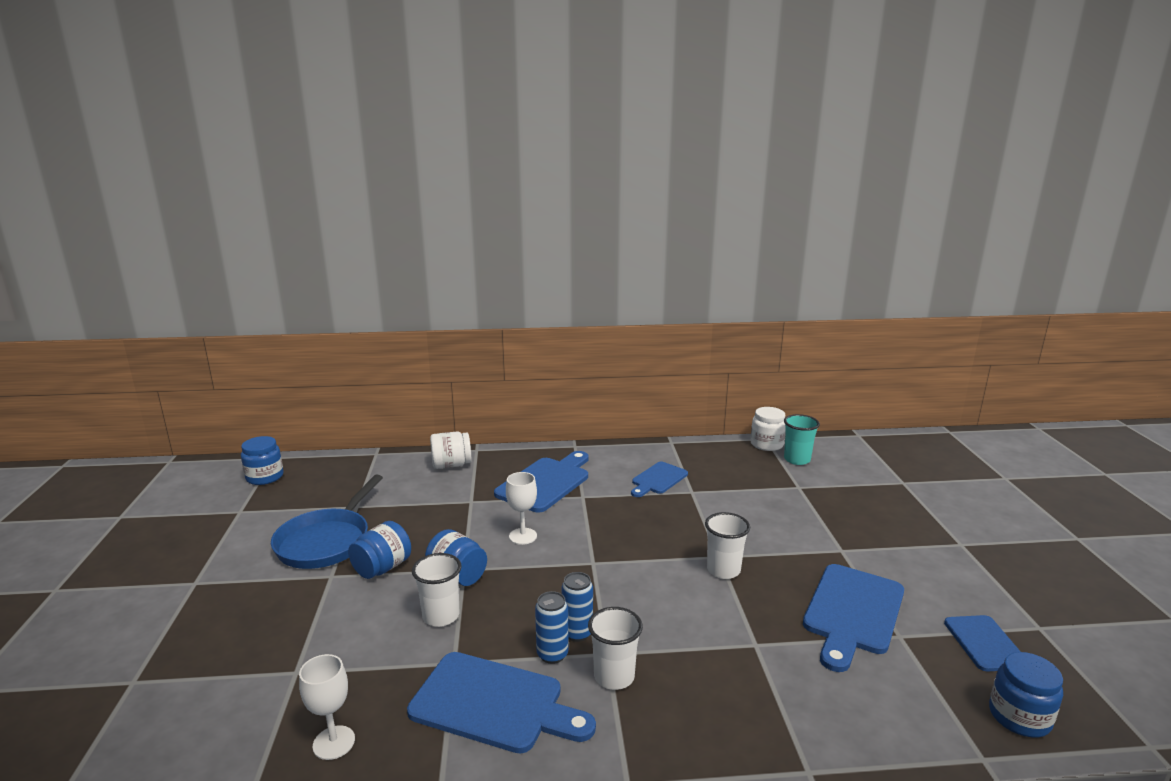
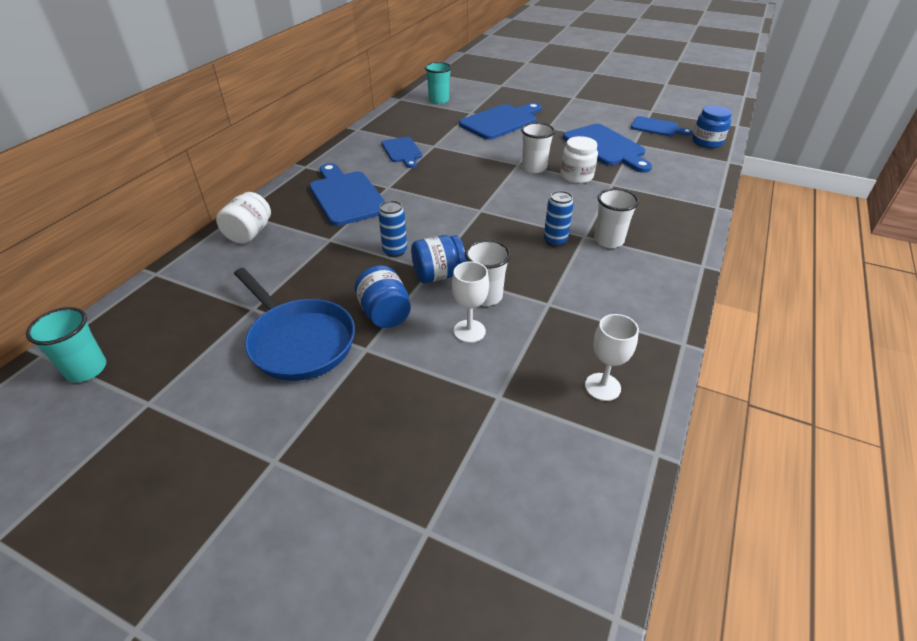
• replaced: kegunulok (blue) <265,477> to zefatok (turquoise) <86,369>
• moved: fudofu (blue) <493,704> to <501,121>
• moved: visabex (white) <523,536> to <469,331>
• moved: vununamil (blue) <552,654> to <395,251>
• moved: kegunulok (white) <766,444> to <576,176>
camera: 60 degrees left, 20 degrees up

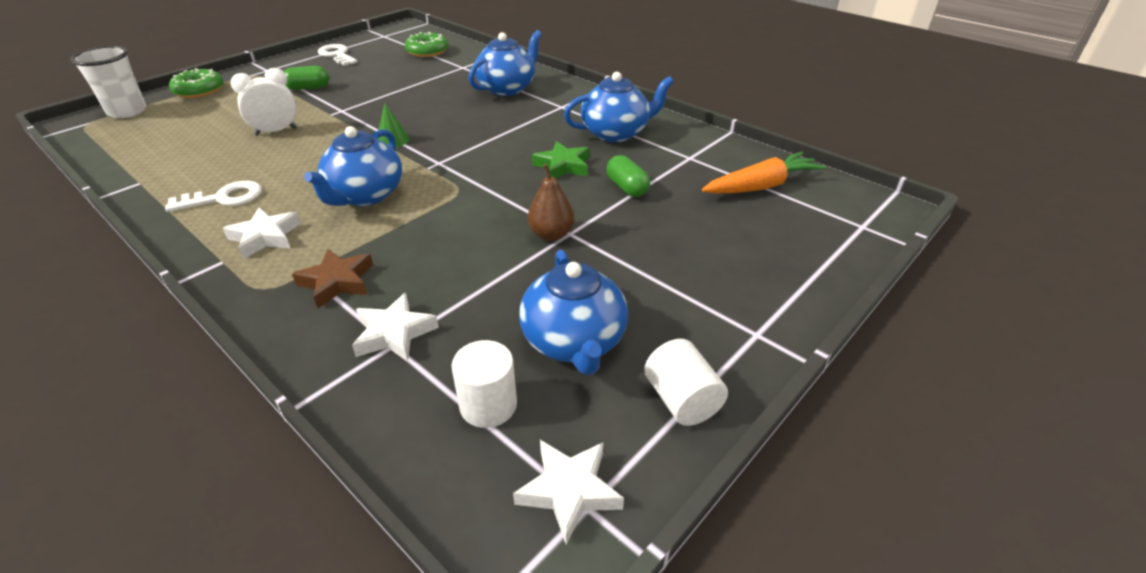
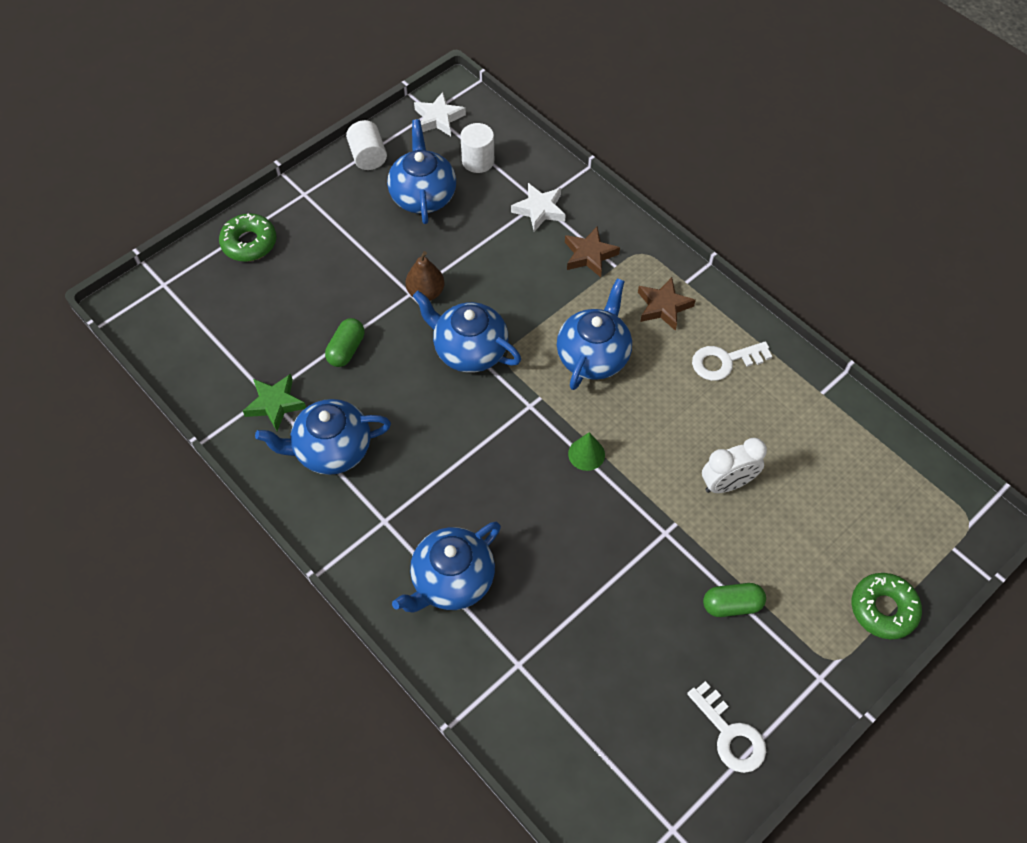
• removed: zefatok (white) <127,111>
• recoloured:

· · · ·

■ **What is needed**:
Return exactly the lines that begin with the one containing "<552,654> to <395,251>" and end with the final line of the data above; include no pictures.

■ **Answer for the task**:
• moved: vununamil (blue) <552,654> to <395,251>
• moved: kegunulok (white) <766,444> to <576,176>
camera: 60 degrees left, 20 degrees up

• removed: zefatok (white) <127,111>
• recoloured:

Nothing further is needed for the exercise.